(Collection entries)
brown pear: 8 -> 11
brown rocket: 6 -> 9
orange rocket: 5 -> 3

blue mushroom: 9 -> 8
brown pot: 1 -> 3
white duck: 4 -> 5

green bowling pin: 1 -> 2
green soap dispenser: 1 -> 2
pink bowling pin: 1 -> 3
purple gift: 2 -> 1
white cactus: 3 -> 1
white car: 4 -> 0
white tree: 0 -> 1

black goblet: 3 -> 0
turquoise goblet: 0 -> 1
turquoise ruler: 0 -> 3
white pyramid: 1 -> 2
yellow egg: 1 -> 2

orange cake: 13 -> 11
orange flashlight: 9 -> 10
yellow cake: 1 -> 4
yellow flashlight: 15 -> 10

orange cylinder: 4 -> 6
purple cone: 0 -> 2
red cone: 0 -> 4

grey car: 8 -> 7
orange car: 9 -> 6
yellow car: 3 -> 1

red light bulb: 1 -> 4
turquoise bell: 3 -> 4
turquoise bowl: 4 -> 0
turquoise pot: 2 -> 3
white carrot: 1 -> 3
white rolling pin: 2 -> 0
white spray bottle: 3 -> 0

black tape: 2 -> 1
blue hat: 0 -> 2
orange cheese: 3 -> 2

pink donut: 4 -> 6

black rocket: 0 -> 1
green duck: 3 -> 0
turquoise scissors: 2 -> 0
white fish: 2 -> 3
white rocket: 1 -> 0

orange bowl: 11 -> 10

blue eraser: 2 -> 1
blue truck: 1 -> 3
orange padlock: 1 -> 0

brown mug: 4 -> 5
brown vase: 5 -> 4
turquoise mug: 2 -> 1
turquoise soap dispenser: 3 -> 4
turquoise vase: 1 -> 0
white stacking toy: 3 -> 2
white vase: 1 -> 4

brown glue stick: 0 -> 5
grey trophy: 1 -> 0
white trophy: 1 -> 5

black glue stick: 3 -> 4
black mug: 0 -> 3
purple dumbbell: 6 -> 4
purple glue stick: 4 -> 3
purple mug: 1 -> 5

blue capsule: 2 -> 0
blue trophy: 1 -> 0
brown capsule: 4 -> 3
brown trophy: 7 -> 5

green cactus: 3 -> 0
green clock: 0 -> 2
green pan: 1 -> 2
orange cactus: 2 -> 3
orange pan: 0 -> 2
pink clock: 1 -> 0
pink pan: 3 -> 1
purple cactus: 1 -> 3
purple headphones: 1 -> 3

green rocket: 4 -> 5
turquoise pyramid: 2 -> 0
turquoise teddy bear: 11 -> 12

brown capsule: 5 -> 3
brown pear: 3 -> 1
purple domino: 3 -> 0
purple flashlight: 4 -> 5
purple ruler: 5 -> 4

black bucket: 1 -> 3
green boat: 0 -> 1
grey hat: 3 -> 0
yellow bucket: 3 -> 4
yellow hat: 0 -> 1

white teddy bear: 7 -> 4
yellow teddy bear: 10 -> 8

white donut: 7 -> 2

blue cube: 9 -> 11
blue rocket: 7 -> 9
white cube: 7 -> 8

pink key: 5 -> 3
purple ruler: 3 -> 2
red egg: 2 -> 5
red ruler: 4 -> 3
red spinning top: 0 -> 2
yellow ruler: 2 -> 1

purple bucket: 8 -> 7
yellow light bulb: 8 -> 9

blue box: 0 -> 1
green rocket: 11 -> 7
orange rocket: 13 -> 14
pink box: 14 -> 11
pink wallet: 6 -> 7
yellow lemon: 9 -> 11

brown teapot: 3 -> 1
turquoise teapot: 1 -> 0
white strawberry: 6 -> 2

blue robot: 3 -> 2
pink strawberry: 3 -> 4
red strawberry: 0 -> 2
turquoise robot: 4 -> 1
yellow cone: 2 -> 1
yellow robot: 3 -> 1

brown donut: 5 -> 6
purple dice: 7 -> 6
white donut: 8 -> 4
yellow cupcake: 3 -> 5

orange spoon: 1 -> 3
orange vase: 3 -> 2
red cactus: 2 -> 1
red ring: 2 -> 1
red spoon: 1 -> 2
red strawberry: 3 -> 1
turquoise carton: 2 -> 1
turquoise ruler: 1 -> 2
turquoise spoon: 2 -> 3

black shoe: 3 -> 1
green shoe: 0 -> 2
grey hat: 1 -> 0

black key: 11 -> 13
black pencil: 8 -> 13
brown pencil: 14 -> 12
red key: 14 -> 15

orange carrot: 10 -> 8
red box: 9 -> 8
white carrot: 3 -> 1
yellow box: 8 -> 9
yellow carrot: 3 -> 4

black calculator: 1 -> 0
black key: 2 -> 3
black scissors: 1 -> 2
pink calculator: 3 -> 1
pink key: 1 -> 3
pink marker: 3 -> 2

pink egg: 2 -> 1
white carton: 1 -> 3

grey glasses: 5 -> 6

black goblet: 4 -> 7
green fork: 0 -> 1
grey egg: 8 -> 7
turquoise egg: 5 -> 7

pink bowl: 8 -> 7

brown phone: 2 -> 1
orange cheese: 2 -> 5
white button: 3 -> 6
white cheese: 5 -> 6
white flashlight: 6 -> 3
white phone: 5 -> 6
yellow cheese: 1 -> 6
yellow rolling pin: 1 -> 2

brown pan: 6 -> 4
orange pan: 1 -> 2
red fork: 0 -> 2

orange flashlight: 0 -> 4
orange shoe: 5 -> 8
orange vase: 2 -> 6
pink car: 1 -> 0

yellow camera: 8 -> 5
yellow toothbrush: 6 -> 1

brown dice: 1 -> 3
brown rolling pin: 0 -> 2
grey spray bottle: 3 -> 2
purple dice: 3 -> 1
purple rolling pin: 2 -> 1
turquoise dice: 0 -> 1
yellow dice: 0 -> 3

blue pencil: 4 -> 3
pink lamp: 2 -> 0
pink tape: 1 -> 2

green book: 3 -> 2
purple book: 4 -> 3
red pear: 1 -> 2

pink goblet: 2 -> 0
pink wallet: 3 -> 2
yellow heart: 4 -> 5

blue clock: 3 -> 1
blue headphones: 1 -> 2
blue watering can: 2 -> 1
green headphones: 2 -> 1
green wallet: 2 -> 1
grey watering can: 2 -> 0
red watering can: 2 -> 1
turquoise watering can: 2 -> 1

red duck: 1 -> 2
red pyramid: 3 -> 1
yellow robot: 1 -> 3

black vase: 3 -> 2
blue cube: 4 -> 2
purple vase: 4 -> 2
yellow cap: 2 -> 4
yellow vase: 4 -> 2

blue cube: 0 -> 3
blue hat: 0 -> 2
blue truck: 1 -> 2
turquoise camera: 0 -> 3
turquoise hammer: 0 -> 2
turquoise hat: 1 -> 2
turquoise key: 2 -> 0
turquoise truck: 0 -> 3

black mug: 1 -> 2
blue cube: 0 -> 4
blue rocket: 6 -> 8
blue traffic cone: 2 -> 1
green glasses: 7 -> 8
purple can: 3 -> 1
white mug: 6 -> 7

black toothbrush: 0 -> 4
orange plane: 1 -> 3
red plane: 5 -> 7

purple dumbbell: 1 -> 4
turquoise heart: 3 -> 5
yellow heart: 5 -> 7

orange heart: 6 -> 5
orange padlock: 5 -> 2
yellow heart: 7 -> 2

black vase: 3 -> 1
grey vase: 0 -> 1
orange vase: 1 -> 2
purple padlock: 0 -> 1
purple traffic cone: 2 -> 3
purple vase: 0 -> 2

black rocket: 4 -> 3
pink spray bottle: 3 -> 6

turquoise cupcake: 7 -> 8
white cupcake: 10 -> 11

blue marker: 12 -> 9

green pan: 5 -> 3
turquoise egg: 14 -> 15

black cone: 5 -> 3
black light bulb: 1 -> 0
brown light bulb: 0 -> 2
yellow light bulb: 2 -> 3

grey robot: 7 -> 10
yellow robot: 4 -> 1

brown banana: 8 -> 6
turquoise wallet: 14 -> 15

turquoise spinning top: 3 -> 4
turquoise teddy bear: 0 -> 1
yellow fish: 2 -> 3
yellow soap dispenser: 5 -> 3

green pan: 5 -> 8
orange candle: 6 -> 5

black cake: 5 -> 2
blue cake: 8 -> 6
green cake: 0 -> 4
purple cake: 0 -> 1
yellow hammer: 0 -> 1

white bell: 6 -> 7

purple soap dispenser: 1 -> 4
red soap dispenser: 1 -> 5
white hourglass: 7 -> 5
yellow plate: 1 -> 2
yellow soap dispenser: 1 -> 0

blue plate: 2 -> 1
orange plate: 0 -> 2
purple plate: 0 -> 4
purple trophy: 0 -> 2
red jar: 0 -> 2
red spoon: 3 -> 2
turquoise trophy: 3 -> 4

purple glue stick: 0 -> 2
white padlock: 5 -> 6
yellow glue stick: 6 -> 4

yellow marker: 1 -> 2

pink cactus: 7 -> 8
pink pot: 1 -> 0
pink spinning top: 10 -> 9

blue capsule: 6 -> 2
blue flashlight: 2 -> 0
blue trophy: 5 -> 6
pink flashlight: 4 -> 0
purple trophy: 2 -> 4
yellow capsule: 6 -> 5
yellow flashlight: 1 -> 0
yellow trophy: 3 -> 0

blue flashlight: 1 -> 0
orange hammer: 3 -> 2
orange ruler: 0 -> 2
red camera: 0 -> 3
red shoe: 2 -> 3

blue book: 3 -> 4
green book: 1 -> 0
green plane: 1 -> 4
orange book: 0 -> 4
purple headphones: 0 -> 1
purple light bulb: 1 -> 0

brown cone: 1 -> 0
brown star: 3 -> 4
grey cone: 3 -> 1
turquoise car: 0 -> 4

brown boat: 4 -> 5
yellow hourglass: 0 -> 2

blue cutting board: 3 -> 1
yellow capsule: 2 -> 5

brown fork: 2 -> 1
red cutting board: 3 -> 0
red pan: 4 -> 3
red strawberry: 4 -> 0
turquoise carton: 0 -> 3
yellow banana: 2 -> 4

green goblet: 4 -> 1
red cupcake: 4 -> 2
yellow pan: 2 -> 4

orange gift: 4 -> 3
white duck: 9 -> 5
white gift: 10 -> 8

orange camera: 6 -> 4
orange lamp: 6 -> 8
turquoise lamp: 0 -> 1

◆ Problem details
Among the lines above, repeat exactly those from the line with "green glasses: 7 -> 8" to the line with "yellow light bulb: 2 -> 3", counting both ends.

◆ Task result
green glasses: 7 -> 8
purple can: 3 -> 1
white mug: 6 -> 7

black toothbrush: 0 -> 4
orange plane: 1 -> 3
red plane: 5 -> 7

purple dumbbell: 1 -> 4
turquoise heart: 3 -> 5
yellow heart: 5 -> 7

orange heart: 6 -> 5
orange padlock: 5 -> 2
yellow heart: 7 -> 2

black vase: 3 -> 1
grey vase: 0 -> 1
orange vase: 1 -> 2
purple padlock: 0 -> 1
purple traffic cone: 2 -> 3
purple vase: 0 -> 2

black rocket: 4 -> 3
pink spray bottle: 3 -> 6

turquoise cupcake: 7 -> 8
white cupcake: 10 -> 11

blue marker: 12 -> 9

green pan: 5 -> 3
turquoise egg: 14 -> 15

black cone: 5 -> 3
black light bulb: 1 -> 0
brown light bulb: 0 -> 2
yellow light bulb: 2 -> 3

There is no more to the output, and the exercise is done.